-- Opening Marker --

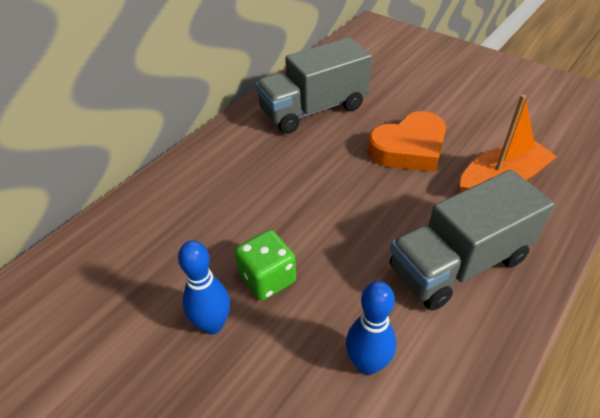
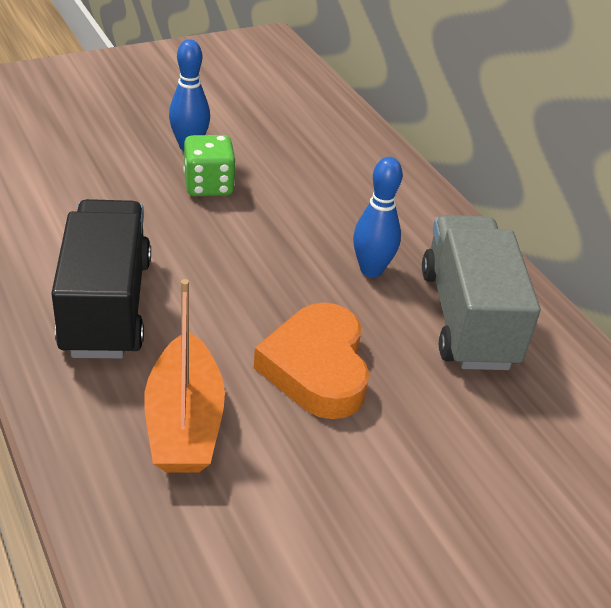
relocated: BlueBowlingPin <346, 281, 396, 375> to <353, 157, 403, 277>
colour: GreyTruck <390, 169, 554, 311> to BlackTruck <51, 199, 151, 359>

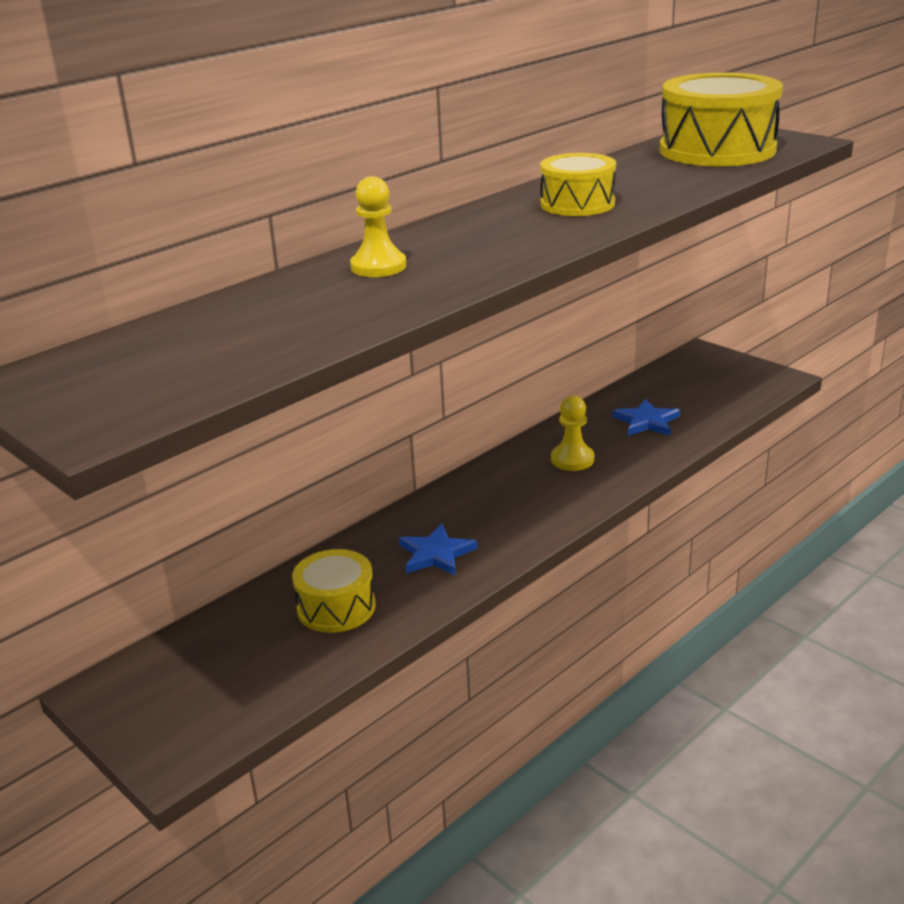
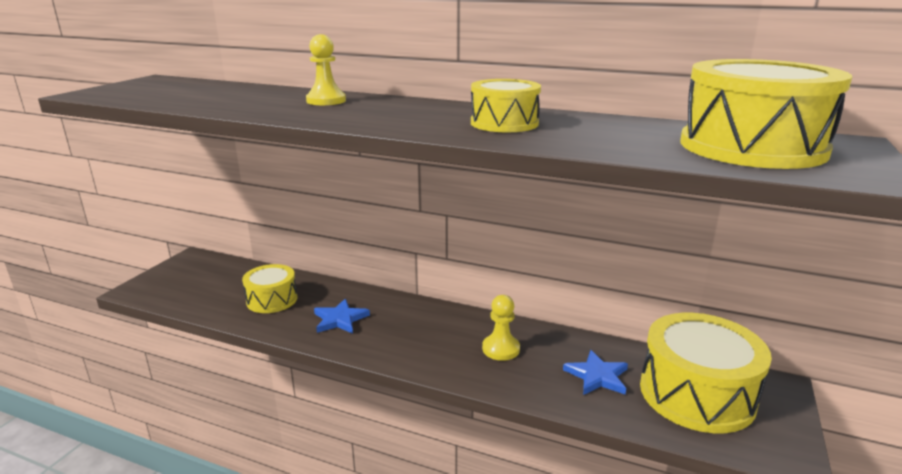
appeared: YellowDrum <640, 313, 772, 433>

-- Closing Marker --

**Brief**. The material should be returned verbatim, with all images omitted.

**Response to this task**.
relocated: BlueBowlingPin <346, 281, 396, 375> to <353, 157, 403, 277>
colour: GreyTruck <390, 169, 554, 311> to BlackTruck <51, 199, 151, 359>

appeared: YellowDrum <640, 313, 772, 433>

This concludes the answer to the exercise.